**Exercise brief**
Give the listing again exactly, skipping any pictures it holds.
----------
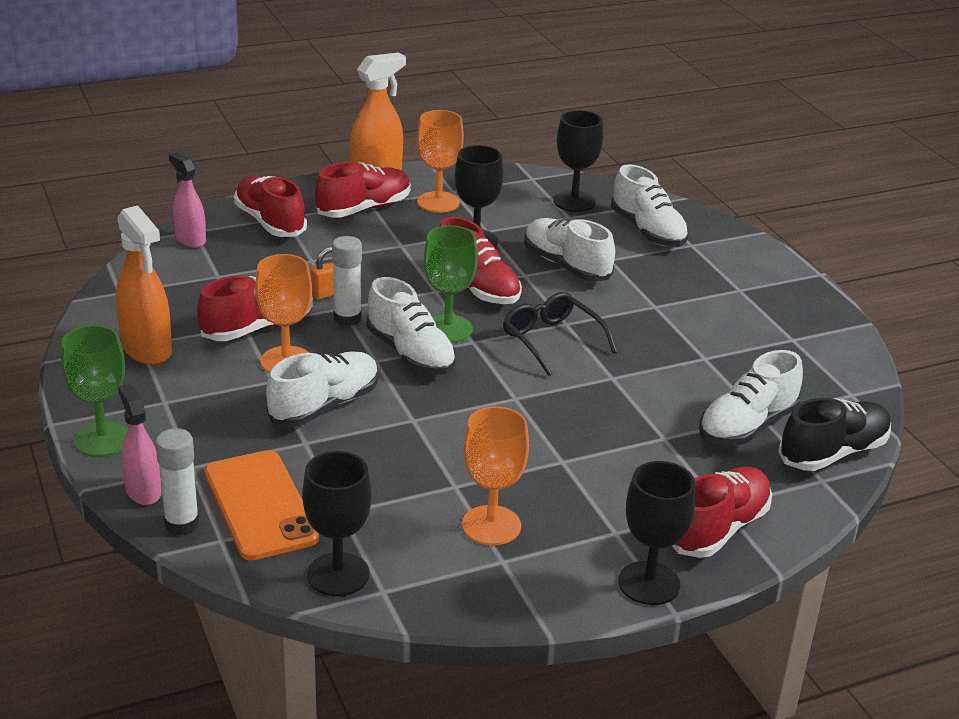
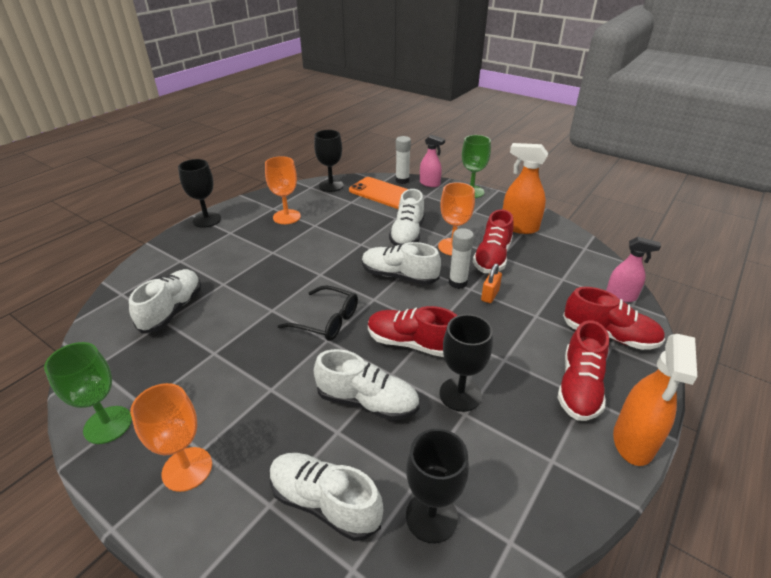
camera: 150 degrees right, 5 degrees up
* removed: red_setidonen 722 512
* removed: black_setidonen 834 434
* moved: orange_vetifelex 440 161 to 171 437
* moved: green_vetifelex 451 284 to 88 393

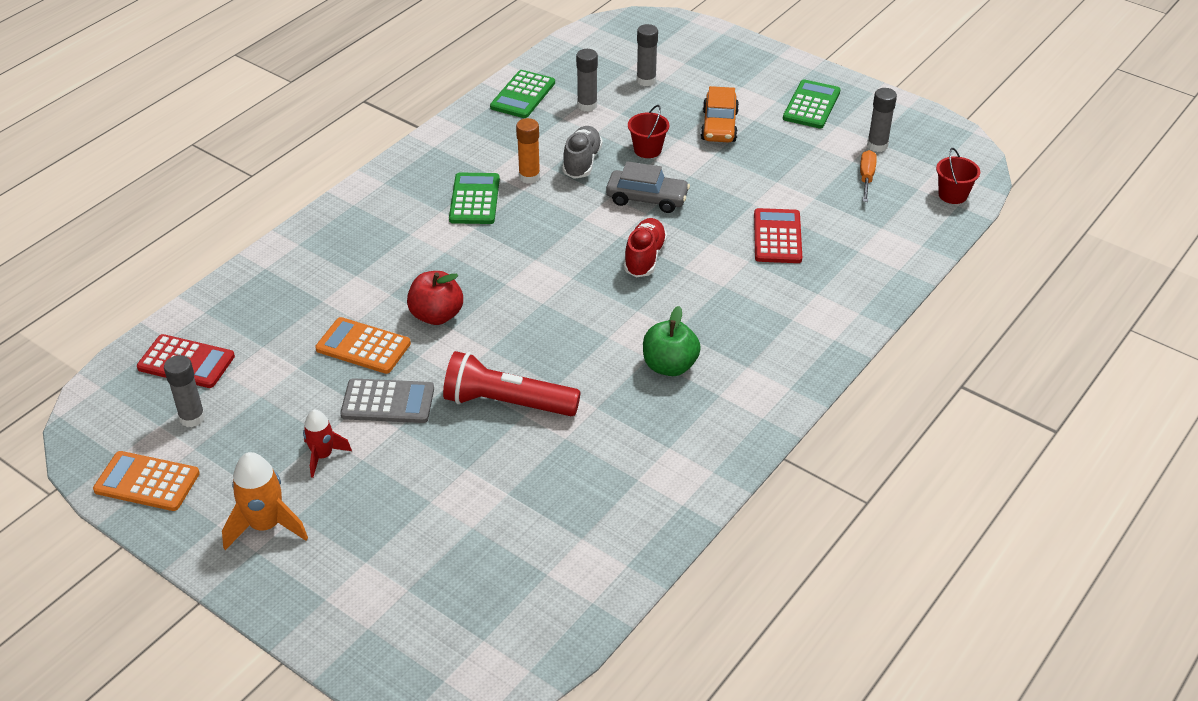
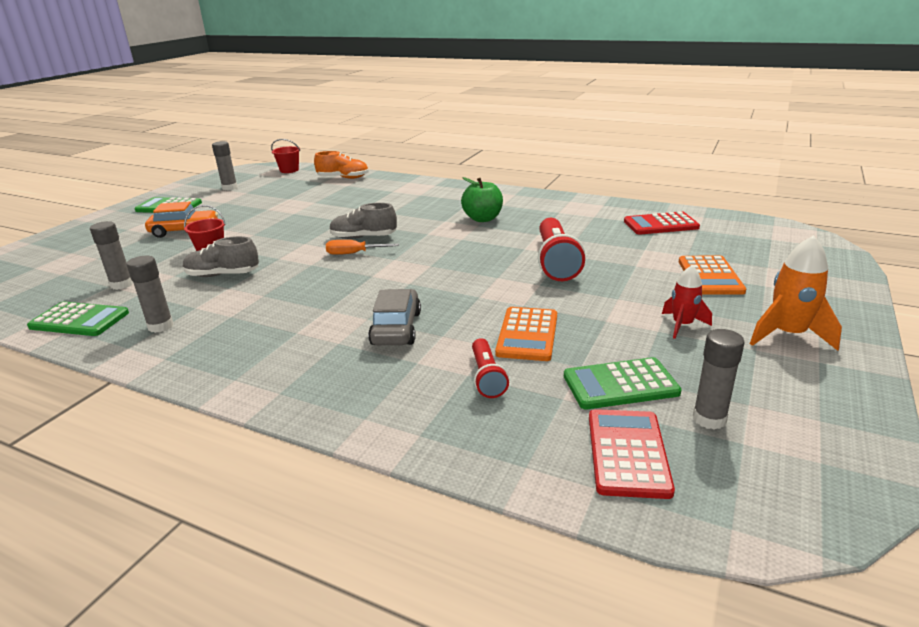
camera: 100 degrees left, 15 degrees down
* removed: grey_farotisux 387 400
* removed: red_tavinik 435 298
* removed: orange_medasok 528 151
* added: orange_setidonen 341 165
* added: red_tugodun 490 368
* moved: orange_farotisux 146 481 to 712 275
* moved: green_farotisux 474 198 to 623 383
* moved: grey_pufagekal 648 187 to 394 317
* moved: grey_medasok 647 55 to 150 294
* moved: red_farotisux 778 235 to 662 223
* moved: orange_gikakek 868 176 to 362 247
* recoloured: red_setidonen 645 247 to grey_setidonen 363 221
----------
**Answer box**
camera: 150 degrees right, 5 degrees up
* removed: red_setidonen 722 512
* removed: black_setidonen 834 434
* moved: orange_vetifelex 440 161 to 171 437
* moved: green_vetifelex 451 284 to 88 393

camera: 100 degrees left, 15 degrees down
* removed: grey_farotisux 387 400
* removed: red_tavinik 435 298
* removed: orange_medasok 528 151
* added: orange_setidonen 341 165
* added: red_tugodun 490 368
* moved: orange_farotisux 146 481 to 712 275
* moved: green_farotisux 474 198 to 623 383
* moved: grey_pufagekal 648 187 to 394 317
* moved: grey_medasok 647 55 to 150 294
* moved: red_farotisux 778 235 to 662 223
* moved: orange_gikakek 868 176 to 362 247
* recoloured: red_setidonen 645 247 to grey_setidonen 363 221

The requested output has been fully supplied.